* **Assigned task**:
Repeat the listing word for word. Leave every picture out.
---
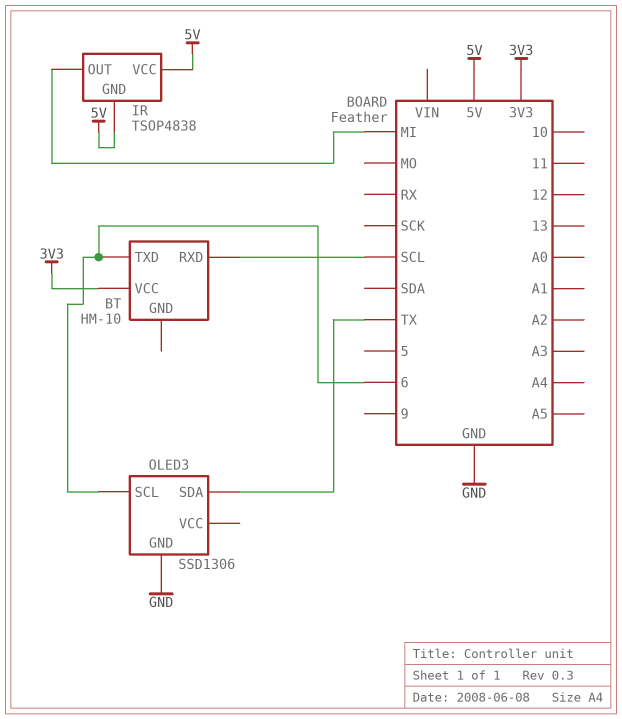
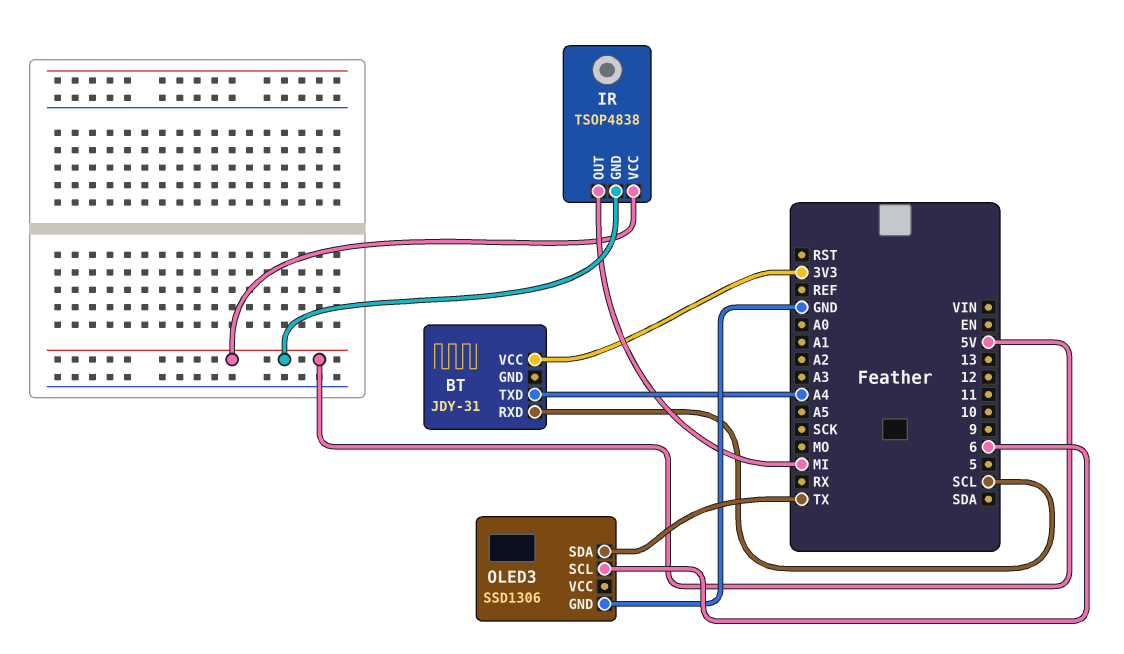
BT: HM-10 -> JDY-31
BT pin TXD: 6 -> A4

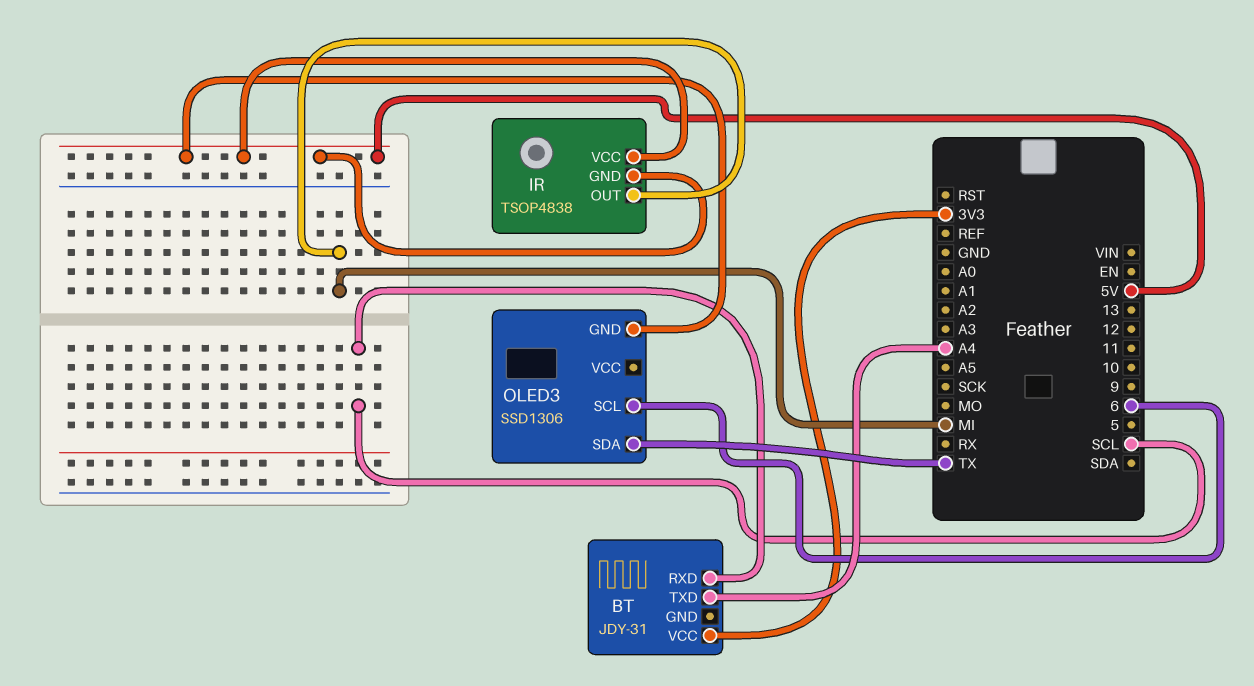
OLED3 pin GND: GND -> 5V

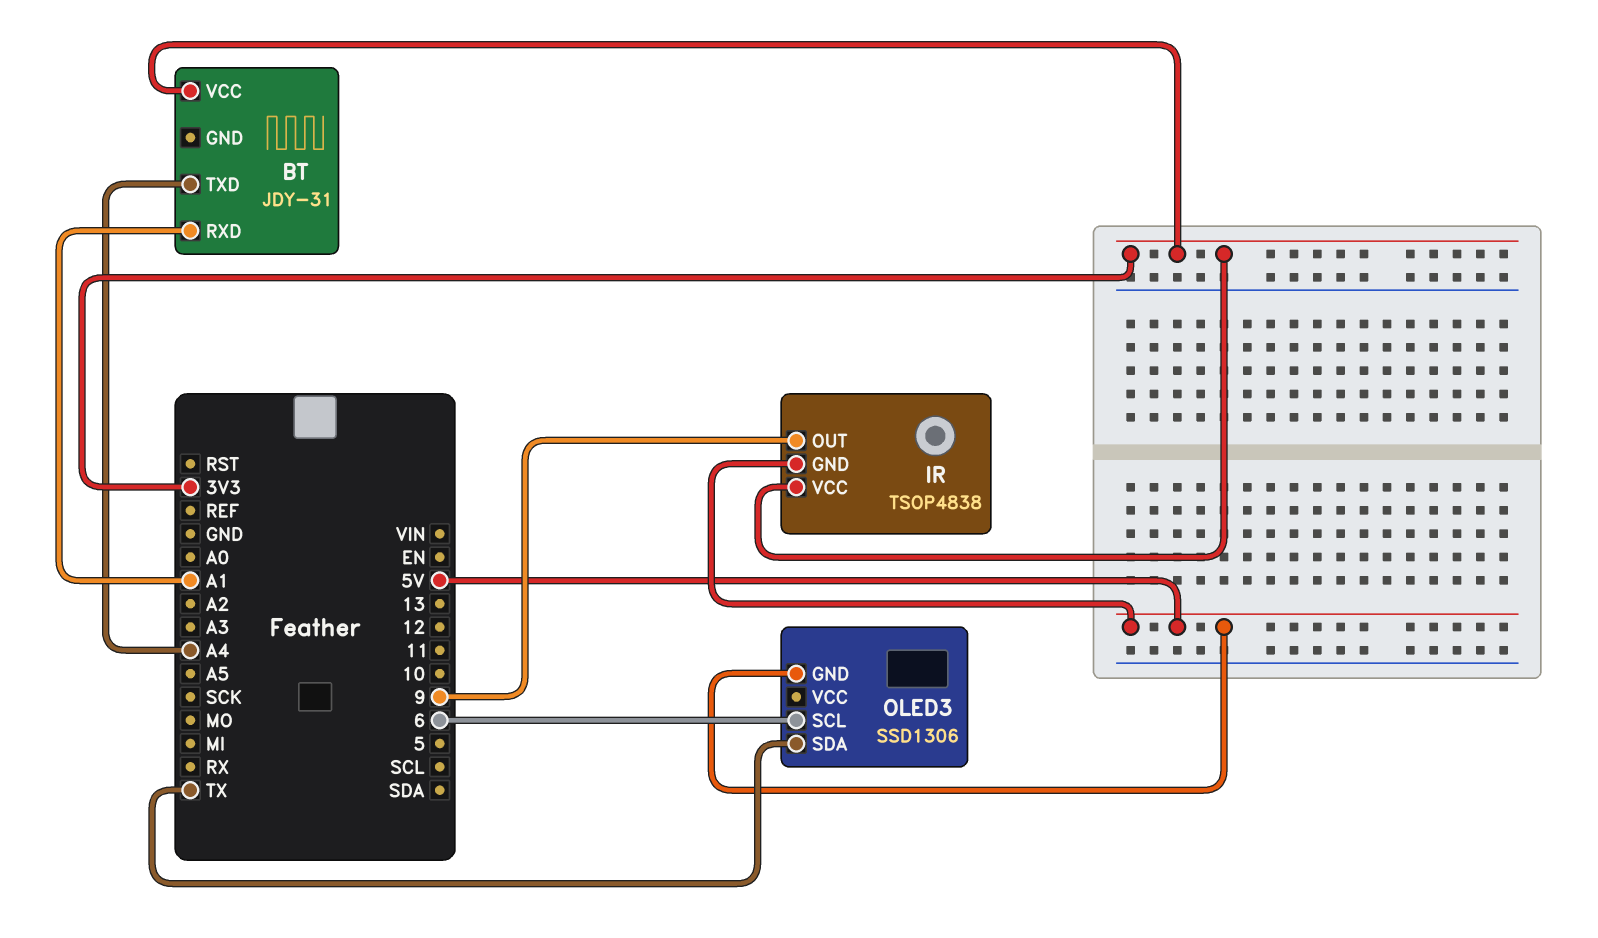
BT pin RXD: SCL -> A1
IR pin OUT: MI -> 9
IR pin VCC: 5V -> 3V3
---
* **Task output**:
BT: HM-10 -> JDY-31
BT pin TXD: 6 -> A4

OLED3 pin GND: GND -> 5V

BT pin RXD: SCL -> A1
IR pin OUT: MI -> 9
IR pin VCC: 5V -> 3V3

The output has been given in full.